## ACTIVITY
Which lines below contain the word "brown"? Copy each of them.

## DATA SUPPLIED
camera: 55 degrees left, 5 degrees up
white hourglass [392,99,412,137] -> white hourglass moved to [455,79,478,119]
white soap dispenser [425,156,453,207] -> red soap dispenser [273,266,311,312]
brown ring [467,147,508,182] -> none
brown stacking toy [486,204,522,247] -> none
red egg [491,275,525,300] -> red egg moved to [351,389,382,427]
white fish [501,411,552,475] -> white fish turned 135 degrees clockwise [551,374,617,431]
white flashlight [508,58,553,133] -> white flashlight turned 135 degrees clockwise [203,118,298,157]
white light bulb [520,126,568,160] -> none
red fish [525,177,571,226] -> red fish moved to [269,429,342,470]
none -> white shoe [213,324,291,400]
==
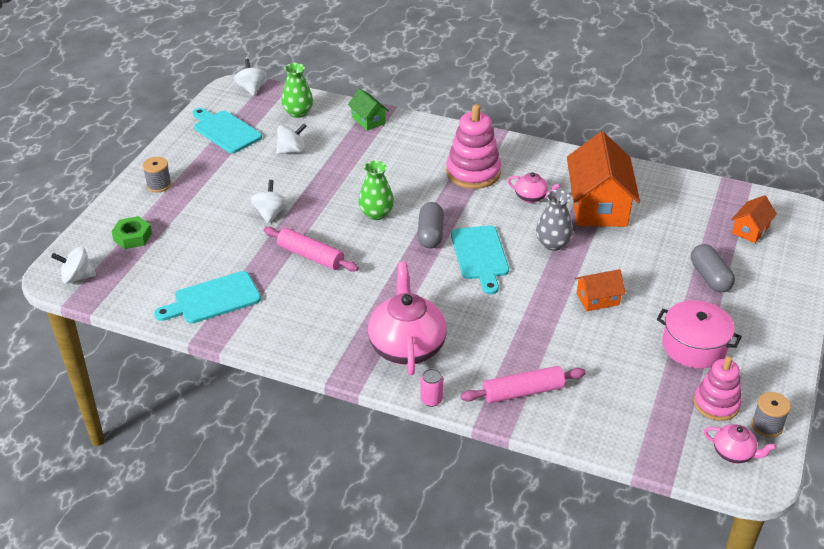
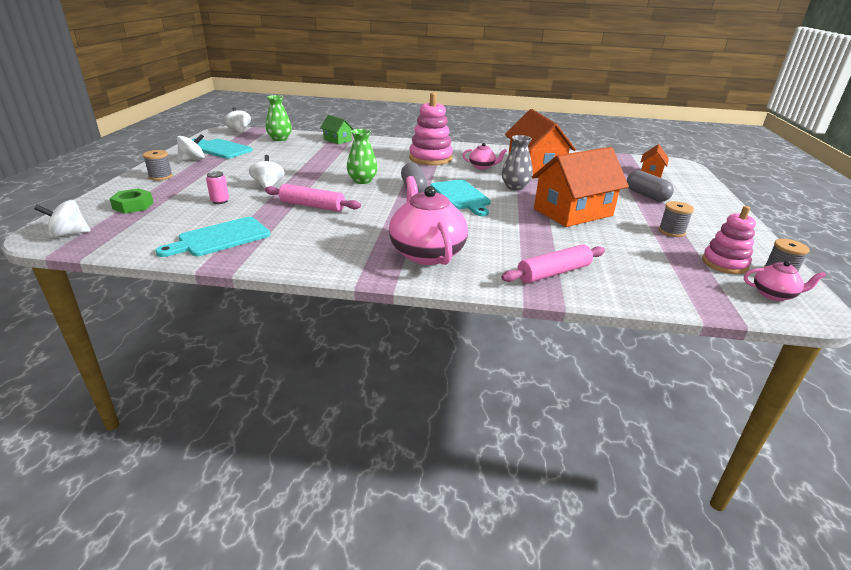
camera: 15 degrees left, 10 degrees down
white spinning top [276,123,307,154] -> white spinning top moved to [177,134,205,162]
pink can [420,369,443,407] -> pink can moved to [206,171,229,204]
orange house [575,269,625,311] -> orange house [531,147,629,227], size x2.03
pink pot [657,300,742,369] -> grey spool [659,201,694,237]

## REPLY TO THE EXERCISE
brown ring [467,147,508,182] -> none
brown stacking toy [486,204,522,247] -> none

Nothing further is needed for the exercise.